### Problem
Reproduce every record below exactly, with the pictures left out.

### Records to process
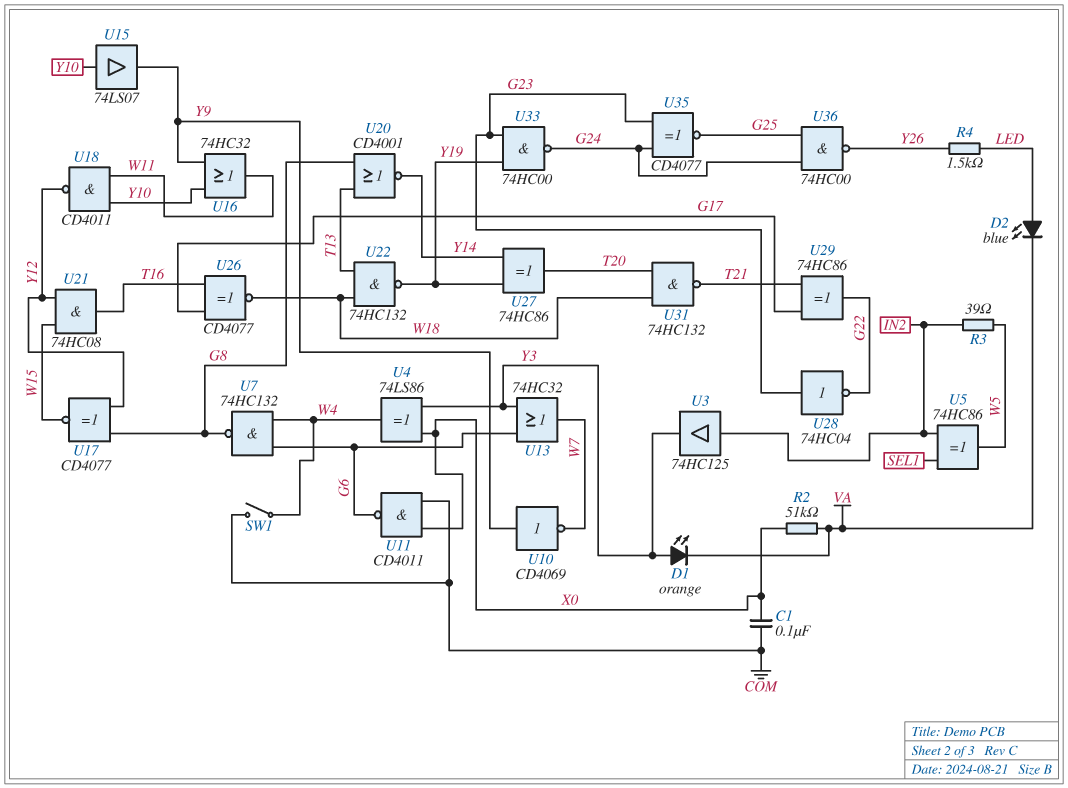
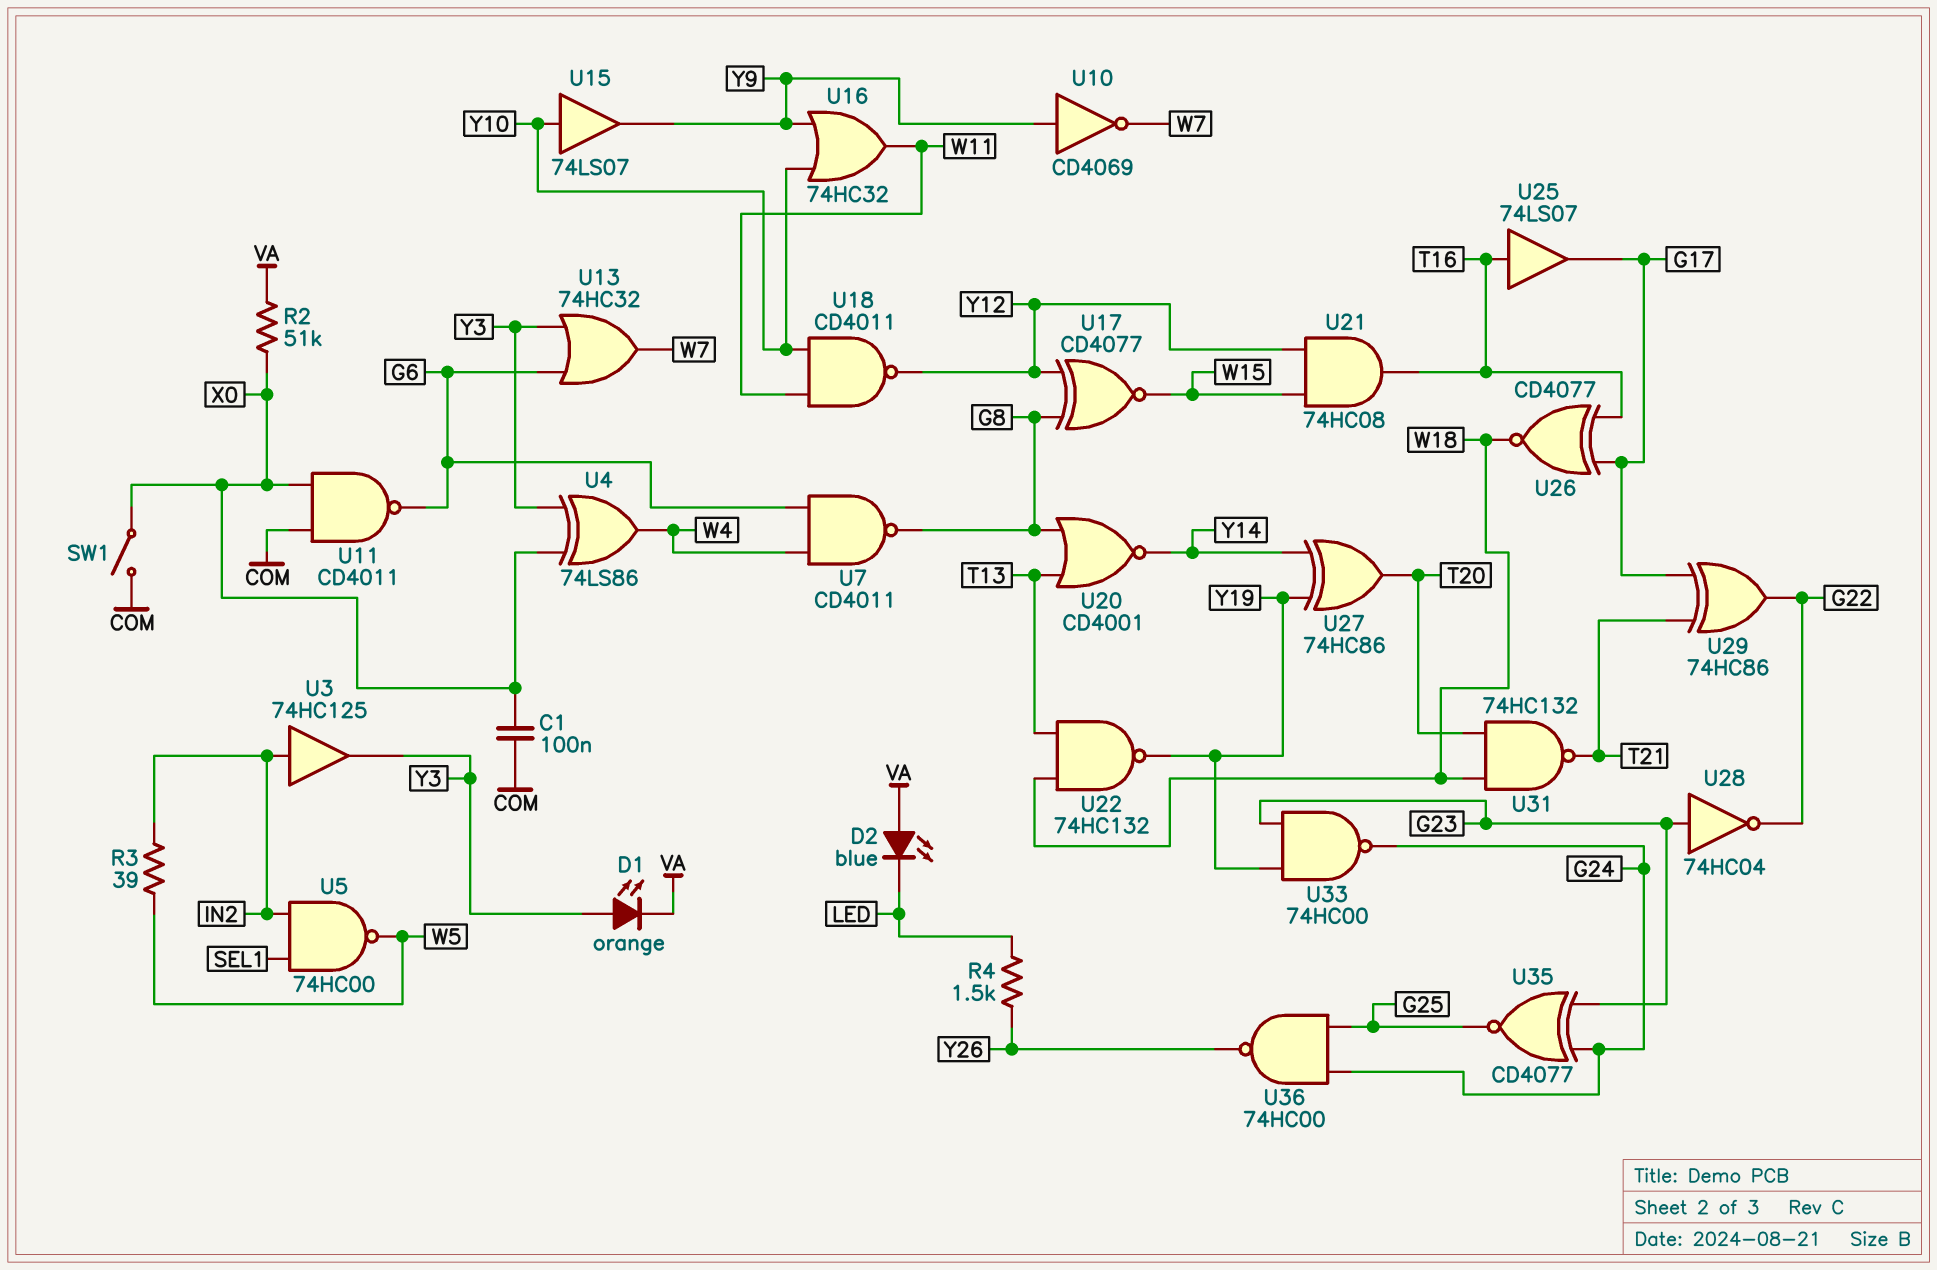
D2: LED blue (A LED, K VA) -> LED blue (A VA, K LED)
SW1: switch (COM, W4) -> switch (COM, X0)
U5: XOR 74HC86 (in IN2, in SEL1, out W5) -> NAND 74HC00 (in IN2, in SEL1, out W5)
U7: NAND 74HC132 (in G6, in W4, out G8) -> NAND CD4011 (in G6, in W4, out G8)
U25: none -> buffer 74LS07 (in T16, out G17)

### Problem solution
D2: LED blue (A LED, K VA) -> LED blue (A VA, K LED)
SW1: switch (COM, W4) -> switch (COM, X0)
U5: XOR 74HC86 (in IN2, in SEL1, out W5) -> NAND 74HC00 (in IN2, in SEL1, out W5)
U7: NAND 74HC132 (in G6, in W4, out G8) -> NAND CD4011 (in G6, in W4, out G8)
U25: none -> buffer 74LS07 (in T16, out G17)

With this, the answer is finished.